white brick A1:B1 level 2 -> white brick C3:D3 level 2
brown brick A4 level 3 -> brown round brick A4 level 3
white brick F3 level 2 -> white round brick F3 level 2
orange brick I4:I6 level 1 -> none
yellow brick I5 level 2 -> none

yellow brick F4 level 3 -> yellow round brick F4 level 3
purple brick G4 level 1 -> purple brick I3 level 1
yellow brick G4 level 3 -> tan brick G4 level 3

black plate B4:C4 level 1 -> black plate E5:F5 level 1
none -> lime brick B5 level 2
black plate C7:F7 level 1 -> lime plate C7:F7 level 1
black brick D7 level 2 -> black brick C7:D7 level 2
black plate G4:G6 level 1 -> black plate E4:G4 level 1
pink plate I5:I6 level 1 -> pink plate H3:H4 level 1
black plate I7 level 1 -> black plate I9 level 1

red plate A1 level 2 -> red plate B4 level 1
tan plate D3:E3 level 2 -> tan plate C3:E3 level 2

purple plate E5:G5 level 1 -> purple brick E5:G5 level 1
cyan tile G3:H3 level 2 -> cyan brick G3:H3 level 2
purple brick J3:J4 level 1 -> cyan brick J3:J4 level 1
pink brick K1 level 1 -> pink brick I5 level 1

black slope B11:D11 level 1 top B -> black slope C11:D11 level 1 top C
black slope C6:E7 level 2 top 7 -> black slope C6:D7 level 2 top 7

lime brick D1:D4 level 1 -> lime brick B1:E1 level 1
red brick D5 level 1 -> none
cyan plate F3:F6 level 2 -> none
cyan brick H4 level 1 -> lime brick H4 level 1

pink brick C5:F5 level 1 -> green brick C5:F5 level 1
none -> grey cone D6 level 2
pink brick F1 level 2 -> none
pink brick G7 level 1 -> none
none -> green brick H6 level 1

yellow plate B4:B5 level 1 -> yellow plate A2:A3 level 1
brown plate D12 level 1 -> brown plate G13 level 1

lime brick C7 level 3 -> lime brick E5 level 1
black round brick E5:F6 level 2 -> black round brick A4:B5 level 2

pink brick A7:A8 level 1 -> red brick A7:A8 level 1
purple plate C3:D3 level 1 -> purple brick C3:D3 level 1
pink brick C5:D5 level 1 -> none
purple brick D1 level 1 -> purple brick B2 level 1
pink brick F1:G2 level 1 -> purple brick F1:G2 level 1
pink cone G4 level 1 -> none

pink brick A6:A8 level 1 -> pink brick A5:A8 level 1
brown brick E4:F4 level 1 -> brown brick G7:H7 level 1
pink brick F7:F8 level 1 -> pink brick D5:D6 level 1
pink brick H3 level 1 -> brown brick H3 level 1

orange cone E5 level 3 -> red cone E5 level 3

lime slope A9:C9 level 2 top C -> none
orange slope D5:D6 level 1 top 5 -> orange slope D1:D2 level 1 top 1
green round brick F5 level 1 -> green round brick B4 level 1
________________
» WORK TASK: From the listing above, repeat exactly the lines starting at the line that includes "yellow brick F4" and ending at the line that includes "black plate G4:G6", with nothing outside that span.

» OUTPUT OF THE TASK:
yellow brick F4 level 3 -> yellow round brick F4 level 3
purple brick G4 level 1 -> purple brick I3 level 1
yellow brick G4 level 3 -> tan brick G4 level 3

black plate B4:C4 level 1 -> black plate E5:F5 level 1
none -> lime brick B5 level 2
black plate C7:F7 level 1 -> lime plate C7:F7 level 1
black brick D7 level 2 -> black brick C7:D7 level 2
black plate G4:G6 level 1 -> black plate E4:G4 level 1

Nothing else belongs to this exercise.